:: Exercise goal ::
Please print exactly the lines from the line containing "pink padlock: 6 -> 5" through the end of the data, no more, and keep pictures out of the copy.

:: Dataset excerpts ::
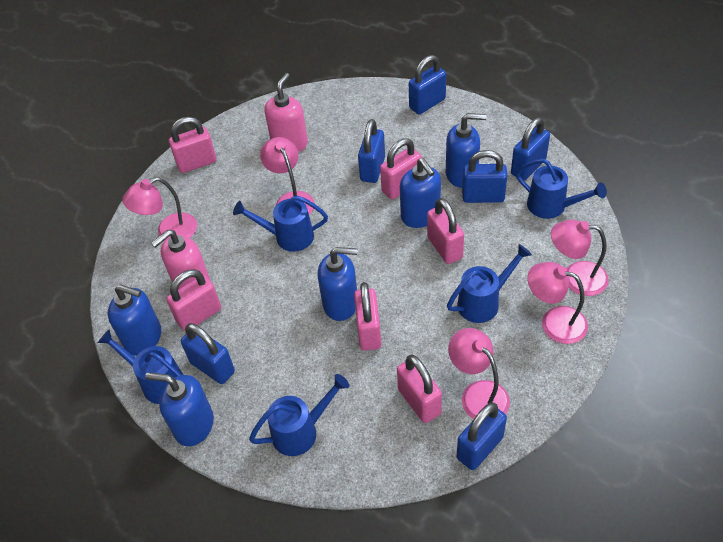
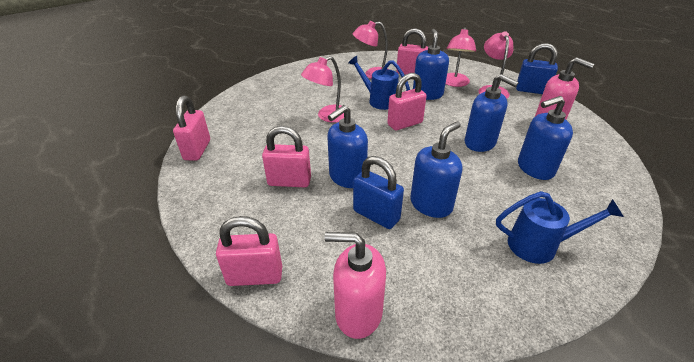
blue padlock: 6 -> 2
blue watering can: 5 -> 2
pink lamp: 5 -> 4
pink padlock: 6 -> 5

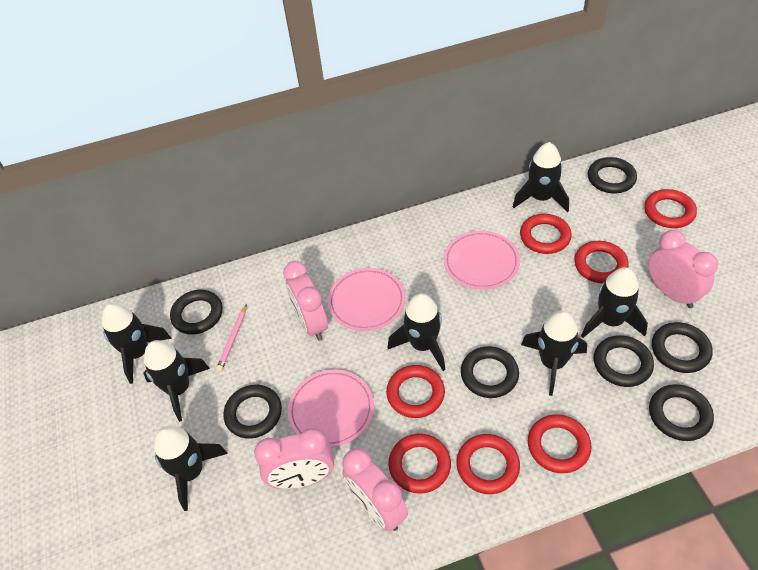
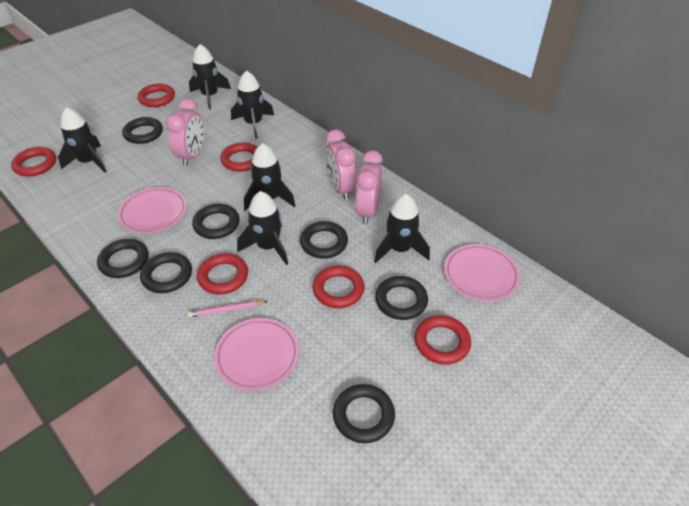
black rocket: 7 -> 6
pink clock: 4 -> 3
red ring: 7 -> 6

:: Result of this exercise ::
pink padlock: 6 -> 5

black rocket: 7 -> 6
pink clock: 4 -> 3
red ring: 7 -> 6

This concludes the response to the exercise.